Try it: After locating the line containing "shifted,Computermaus (schwarz),(569 191", transcribe that line and all following lines exactly, stopping only at the end of the records.

[Coordinate-based change listings]
········

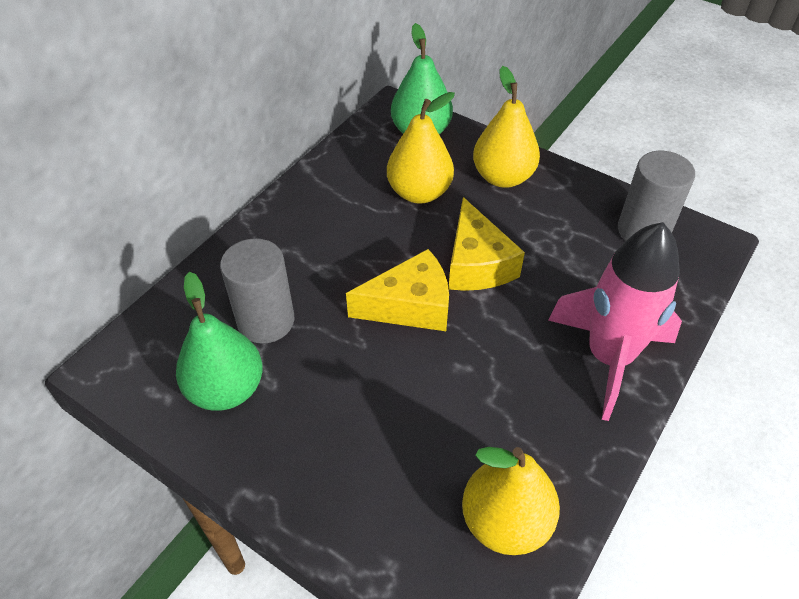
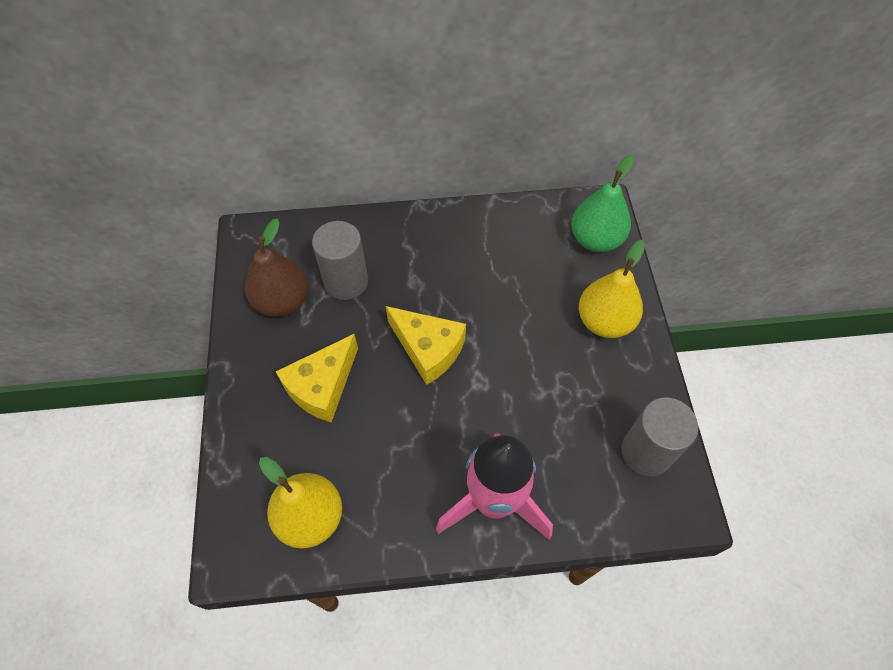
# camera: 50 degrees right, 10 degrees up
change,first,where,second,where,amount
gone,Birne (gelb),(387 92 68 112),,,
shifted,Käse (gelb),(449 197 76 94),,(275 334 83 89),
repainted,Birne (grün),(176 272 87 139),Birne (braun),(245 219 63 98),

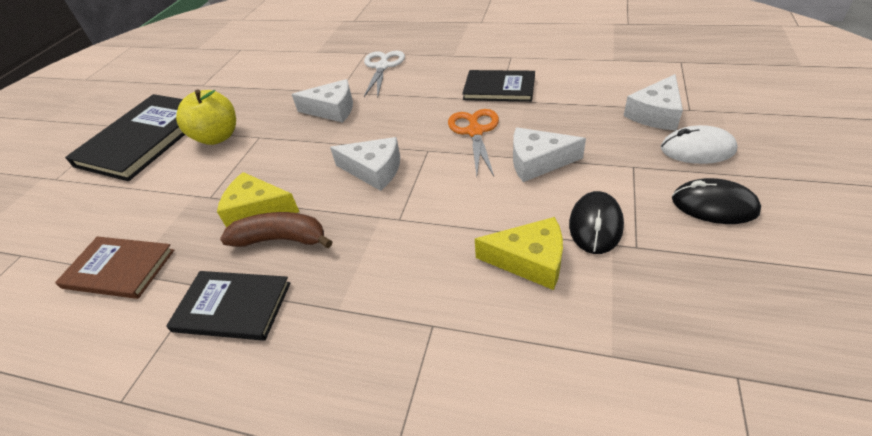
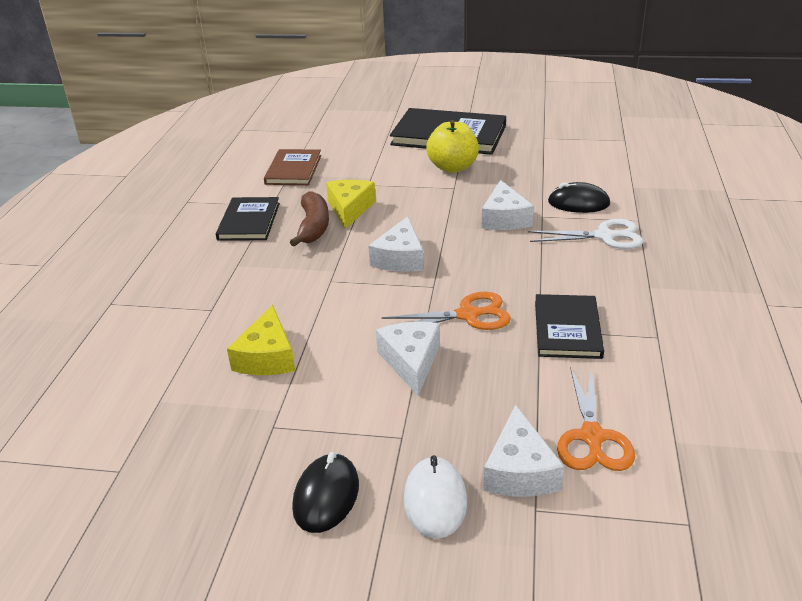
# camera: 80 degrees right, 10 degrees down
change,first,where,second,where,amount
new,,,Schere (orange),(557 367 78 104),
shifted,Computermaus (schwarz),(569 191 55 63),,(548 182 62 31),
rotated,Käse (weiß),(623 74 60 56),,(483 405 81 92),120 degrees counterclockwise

········

Task result:
shifted,Computermaus (schwarz),(569 191 55 63),,(548 182 62 31),
rotated,Käse (weiß),(623 74 60 56),,(483 405 81 92),120 degrees counterclockwise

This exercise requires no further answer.